• Work instructions
In every line of the listing, swap "reading order" for "raster order" and leave everything else unchanged. Omit the pictures from your answer.

# start of Records shown

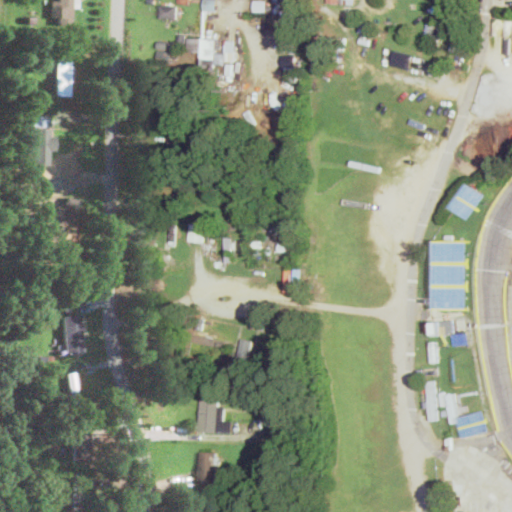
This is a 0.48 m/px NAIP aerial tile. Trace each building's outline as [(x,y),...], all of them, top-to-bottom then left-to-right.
[(69,0),(69,24),(47,23),(47,0),(69,0)] [(267,0),(254,0),(254,10),(267,10),(267,0)] [(161,16),(178,17),(179,4),(162,4),(161,16)] [(220,38),(190,37),(189,50),(205,50),(205,64),(227,64),(228,53),(220,52),(220,38)] [(414,54),(410,69),(391,64),(394,50),(414,54)] [(30,127),(48,127),(47,135),(53,135),(53,150),(46,149),(46,165),(29,164),(30,127)] [(471,180),(487,192),(468,217),(454,203),(471,180)] [(191,239),(205,240),(207,222),(192,221),(191,239)] [(440,235),(467,238),(467,307),(441,305),(440,235)] [(64,352),(83,351),(79,312),(60,314),(64,352)] [(456,332),(467,331),(469,342),(457,342),(456,342),(456,332)] [(251,338),(241,338),(239,364),(250,365),(251,338)] [(65,371),(71,407),(80,405),(74,369),(65,371)] [(226,404),(220,404),(220,396),(202,396),(200,430),(233,431),(234,419),(225,419),(226,404)] [(462,414),(483,408),(490,429),(468,434),(462,414)] [(71,456),(87,456),(86,421),(70,422),(71,456)] [(215,482),(216,451),(201,450),(200,482),(215,482)] [(207,500),(206,511),(214,511),(215,500),(207,500)]
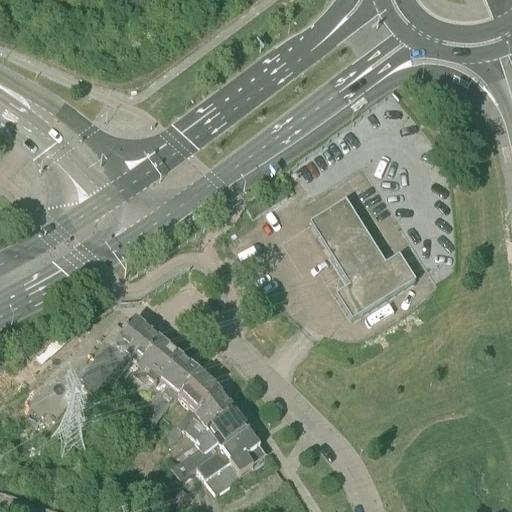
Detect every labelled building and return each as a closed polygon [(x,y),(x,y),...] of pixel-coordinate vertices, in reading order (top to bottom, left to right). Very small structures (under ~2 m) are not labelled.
[(252,223),(287,201),(280,191),(245,213),(252,223)] [(383,271),(343,207),(308,229),(348,293),(335,301),(350,327),(413,288),(398,262),(383,271)] [(128,371),(134,377),(159,347),(134,324),(111,352),(107,350),(85,375),(86,376),(75,390),(100,410),(119,389),(115,387),(128,371)] [(159,347),(134,377),(133,379),(143,388),(138,396),(145,402),(177,362),(170,356),(169,353),(166,350),(162,349),(159,347)] [(177,362),(145,402),(134,419),(153,433),(175,403),(196,377),(177,362)] [(196,377),(175,403),(188,415),(176,432),(183,438),(216,396),(196,377)] [(216,396),(183,438),(193,445),(232,417),(216,396)] [(232,417),(193,445),(195,448),(199,454),(180,467),(170,476),(180,488),(189,479),(196,474),(248,437),(232,417)] [(183,438),(176,432),(167,442),(174,449),(183,438)] [(248,437),(196,474),(208,491),(214,499),(218,496),(228,490),(252,472),(251,471),(265,461),(259,453),(248,437)] [(184,490),(167,504),(173,511),(182,511),(194,503),(184,490)]
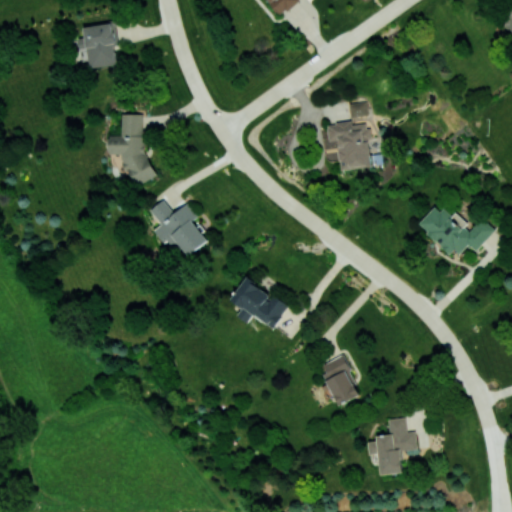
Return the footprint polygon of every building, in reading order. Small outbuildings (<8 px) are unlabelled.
[(298,0),(267,0),(279,15),(298,0)] [(511,5),(500,20),(511,30),(511,5)] [(84,26),(85,36),(79,37),(82,61),(89,60),(90,67),(118,64),(115,43),(118,43),(116,22),(84,26)] [(351,116),(368,115),(367,101),(349,102),(351,116)] [(158,175),(146,150),(146,137),(143,131),(143,113),(122,113),(122,135),(109,135),(109,153),(122,153),(122,157),(136,185),(158,175)] [(371,165),(368,138),(370,138),(369,122),(352,124),(351,121),(327,123),(329,140),(338,140),(340,168),(371,165)] [(210,239),(195,219),(198,216),(188,203),(175,213),(165,199),(151,209),(162,224),(156,228),(170,248),(179,242),(188,255),(210,239)] [(495,229),(482,217),(472,228),(454,213),(451,217),(436,204),(418,224),(454,256),(467,242),(476,250),(495,229)] [(289,306),(248,275),(231,298),(243,307),(237,314),(248,322),(254,313),(274,327),(289,306)] [(324,363),(328,372),(324,373),(339,405),(362,394),(343,354),(324,363)] [(382,474),(404,472),(402,450),(418,448),(417,430),(408,431),(406,417),(389,418),(390,434),(377,435),(377,440),(368,441),(369,454),(379,453),(382,474)]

# end of Records shown

• Correct response
This is a 0.48 m/px NAIP aerial tile. Trace each building's outline as [(x,y),...], all of them, top-to-bottom then left-to-right.
[(69,0),(69,24),(47,23),(47,0),(69,0)] [(267,0),(254,0),(254,10),(267,10),(267,0)] [(161,16),(178,17),(179,4),(162,4),(161,16)] [(220,38),(190,37),(189,50),(205,50),(205,64),(227,64),(228,53),(220,52),(220,38)] [(414,54),(410,69),(391,64),(394,50),(414,54)] [(30,127),(48,127),(47,135),(53,135),(53,150),(46,149),(46,165),(29,164),(30,127)] [(471,180),(487,192),(468,217),(454,203),(471,180)] [(191,239),(205,240),(207,222),(192,221),(191,239)] [(440,235),(467,238),(467,307),(441,305),(440,235)] [(64,352),(83,351),(79,312),(60,314),(64,352)] [(456,332),(467,331),(469,342),(457,342),(456,342),(456,332)] [(251,338),(241,338),(239,364),(250,365),(251,338)] [(65,371),(71,407),(80,405),(74,369),(65,371)] [(226,404),(220,404),(220,396),(202,396),(200,430),(233,431),(234,419),(225,419),(226,404)] [(462,414),(483,408),(490,429),(468,434),(462,414)] [(71,456),(87,456),(86,421),(70,422),(71,456)] [(215,482),(216,451),(201,450),(200,482),(215,482)] [(207,500),(206,511),(214,511),(215,500),(207,500)]
Detect every labelled building and return each as a closed polygon [(x,y),(x,y),...] of pixel-coordinate vertices, in raster order (top to bottom, left to right). Very small structures (under ~2 m) are not labelled.
[(252,223),(287,201),(280,191),(245,213),(252,223)] [(383,271),(343,207),(308,229),(348,293),(335,301),(350,327),(413,288),(398,262),(383,271)] [(128,371),(134,377),(159,347),(134,324),(111,352),(107,350),(85,375),(86,376),(75,390),(100,410),(119,389),(115,387),(128,371)] [(159,347),(134,377),(133,379),(143,388),(138,396),(145,402),(177,362),(170,356),(169,353),(166,350),(162,349),(159,347)] [(177,362),(145,402),(134,419),(153,433),(175,403),(196,377),(177,362)] [(196,377),(175,403),(188,415),(176,432),(183,438),(216,396),(196,377)] [(216,396),(183,438),(193,445),(232,417),(216,396)] [(232,417),(193,445),(195,448),(199,454),(180,467),(170,476),(180,488),(189,479),(196,474),(248,437),(232,417)] [(183,438),(176,432),(167,442),(174,449),(183,438)] [(248,437),(196,474),(208,491),(214,499),(218,496),(228,490),(252,472),(251,471),(265,461),(259,453),(248,437)] [(184,490),(167,504),(173,511),(182,511),(194,503),(184,490)]
Return the footprint polygon of every building, in raster order. Small outbuildings (<8 px) are unlabelled.
[(298,0),(267,0),(279,15),(298,0)] [(511,5),(500,20),(511,30),(511,5)] [(84,26),(85,36),(79,37),(82,61),(89,60),(90,67),(118,64),(115,43),(118,43),(116,22),(84,26)] [(351,116),(368,115),(367,101),(349,102),(351,116)] [(158,175),(146,150),(146,137),(143,131),(143,113),(122,113),(122,135),(109,135),(109,153),(122,153),(122,157),(136,185),(158,175)] [(371,165),(368,138),(370,138),(369,122),(352,124),(351,121),(327,123),(329,140),(338,140),(340,168),(371,165)] [(210,239),(195,219),(198,216),(188,203),(175,213),(165,199),(151,209),(162,224),(156,228),(170,248),(179,242),(188,255),(210,239)] [(495,229),(482,217),(472,228),(454,213),(451,217),(436,204),(418,224),(454,256),(467,242),(476,250),(495,229)] [(289,306),(248,275),(231,298),(243,307),(237,314),(248,322),(254,313),(274,327),(289,306)] [(324,363),(328,372),(324,373),(339,405),(362,394),(343,354),(324,363)] [(382,474),(404,472),(402,450),(418,448),(417,430),(408,431),(406,417),(389,418),(390,434),(377,435),(377,440),(368,441),(369,454),(379,453),(382,474)]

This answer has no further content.